→ **Provided information**:
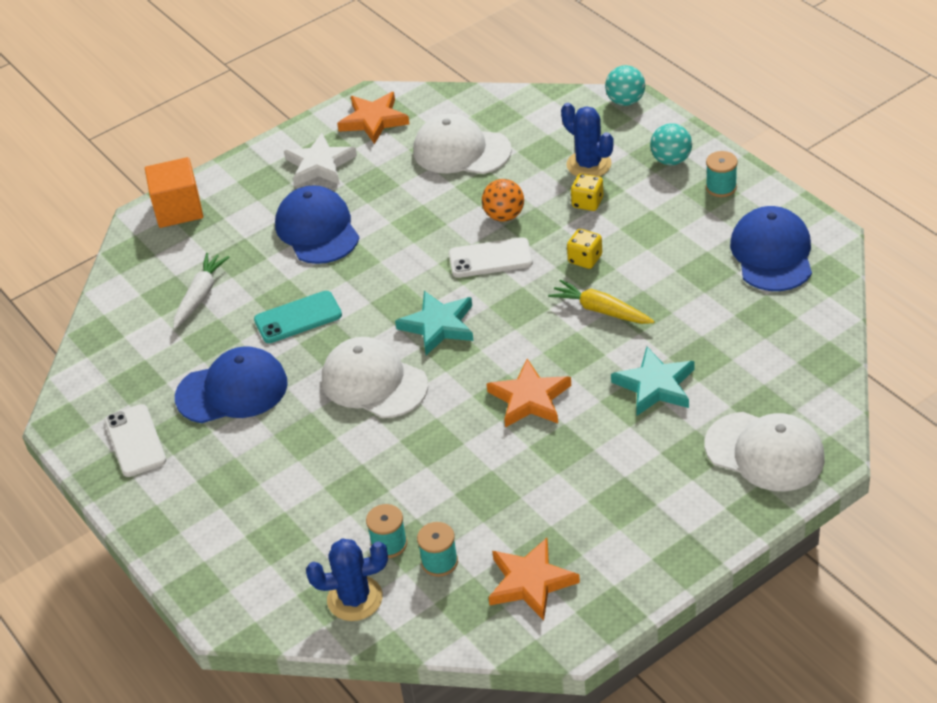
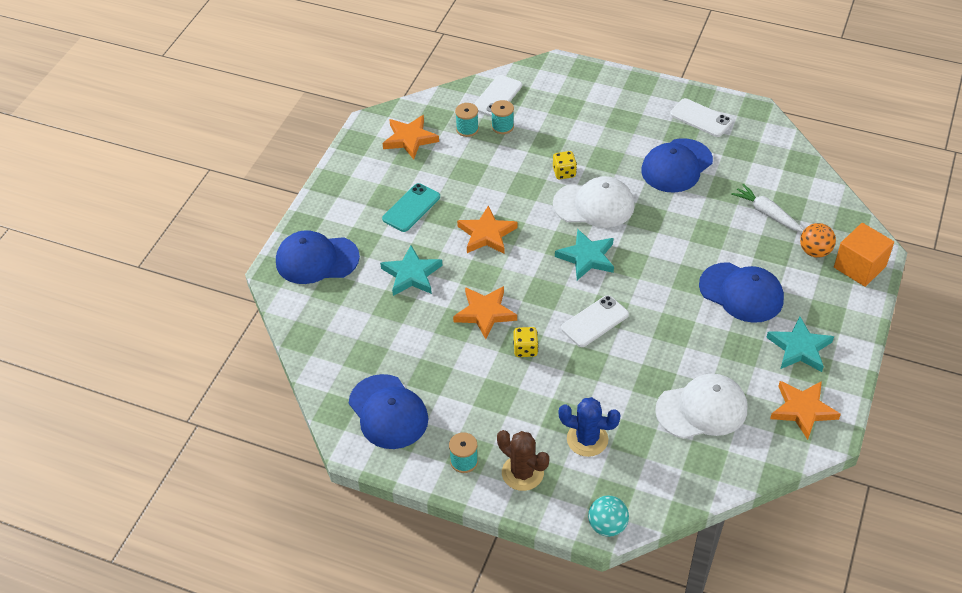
camera: 145 degrees right, 5 degrees up
(200, 295) = (766, 213): white carrot -> white carrot turned 150 degrees clockwise
(298, 318) = (685, 225): turquoise phone -> turquoise phone (411, 208)
(320, 165) = (799, 348): white star -> turquoise star
(355, 598) = (497, 96): blue cactus -> white phone
(504, 216) = (615, 361): orange ball -> orange ball (814, 251)
(587, 203) = (560, 400): yellow dice -> yellow dice (564, 173)
(600, 310) = (485, 313): yellow carrot -> orange star
(671, 160) = (522, 473): turquoise ball -> brown cactus
(765, 452) = (316, 260): white cap -> blue cap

→ **What the task asks**:
Wherever a line above contains "white", copy that line.

→ **Response to the exercise**:
(200, 295) = (766, 213): white carrot -> white carrot turned 150 degrees clockwise
(320, 165) = (799, 348): white star -> turquoise star
(355, 598) = (497, 96): blue cactus -> white phone
(765, 452) = (316, 260): white cap -> blue cap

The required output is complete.